Registros extraídos de uma coleção
____
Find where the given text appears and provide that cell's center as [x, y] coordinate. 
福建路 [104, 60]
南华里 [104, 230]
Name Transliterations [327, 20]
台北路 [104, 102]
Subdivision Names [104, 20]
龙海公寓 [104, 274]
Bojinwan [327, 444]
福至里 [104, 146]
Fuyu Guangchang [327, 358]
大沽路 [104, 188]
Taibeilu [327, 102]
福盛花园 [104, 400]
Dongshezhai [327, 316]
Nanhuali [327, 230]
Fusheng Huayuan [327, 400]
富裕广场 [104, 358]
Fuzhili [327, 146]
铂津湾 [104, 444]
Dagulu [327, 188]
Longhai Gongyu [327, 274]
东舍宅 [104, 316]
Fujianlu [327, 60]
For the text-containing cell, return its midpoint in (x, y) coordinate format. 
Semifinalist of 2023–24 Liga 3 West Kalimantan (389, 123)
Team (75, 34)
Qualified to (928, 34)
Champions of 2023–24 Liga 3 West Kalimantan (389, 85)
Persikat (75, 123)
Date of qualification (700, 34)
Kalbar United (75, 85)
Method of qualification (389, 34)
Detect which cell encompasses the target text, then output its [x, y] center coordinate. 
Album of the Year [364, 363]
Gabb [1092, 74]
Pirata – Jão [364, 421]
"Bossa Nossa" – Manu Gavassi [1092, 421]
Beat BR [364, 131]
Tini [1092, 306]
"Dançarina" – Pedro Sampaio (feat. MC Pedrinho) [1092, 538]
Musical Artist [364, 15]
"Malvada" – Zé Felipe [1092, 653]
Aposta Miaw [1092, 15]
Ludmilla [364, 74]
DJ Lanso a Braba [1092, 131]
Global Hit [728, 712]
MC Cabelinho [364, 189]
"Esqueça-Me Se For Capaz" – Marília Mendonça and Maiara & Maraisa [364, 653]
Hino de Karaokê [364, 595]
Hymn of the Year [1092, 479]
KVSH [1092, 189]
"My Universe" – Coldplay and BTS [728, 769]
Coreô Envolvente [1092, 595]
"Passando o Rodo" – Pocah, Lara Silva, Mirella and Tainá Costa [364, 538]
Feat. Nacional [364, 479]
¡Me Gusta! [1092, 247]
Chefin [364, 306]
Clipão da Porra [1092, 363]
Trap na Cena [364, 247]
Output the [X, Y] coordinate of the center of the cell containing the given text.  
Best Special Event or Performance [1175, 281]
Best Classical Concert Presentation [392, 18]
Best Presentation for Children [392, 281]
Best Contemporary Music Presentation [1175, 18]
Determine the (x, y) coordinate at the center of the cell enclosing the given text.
____
*ENUNCIADO DO EXERCÍCIO*
Copie sem nenhuma alteração as linhas que vão do começo até a linha que contém "福盛花园 [104, 400]", incluindo esta última.

*RESOLUÇÃO*
Find where the given text appears and provide that cell's center as [x, y] coordinate. 
福建路 [104, 60]
南华里 [104, 230]
Name Transliterations [327, 20]
台北路 [104, 102]
Subdivision Names [104, 20]
龙海公寓 [104, 274]
Bojinwan [327, 444]
福至里 [104, 146]
Fuyu Guangchang [327, 358]
大沽路 [104, 188]
Taibeilu [327, 102]
福盛花园 [104, 400]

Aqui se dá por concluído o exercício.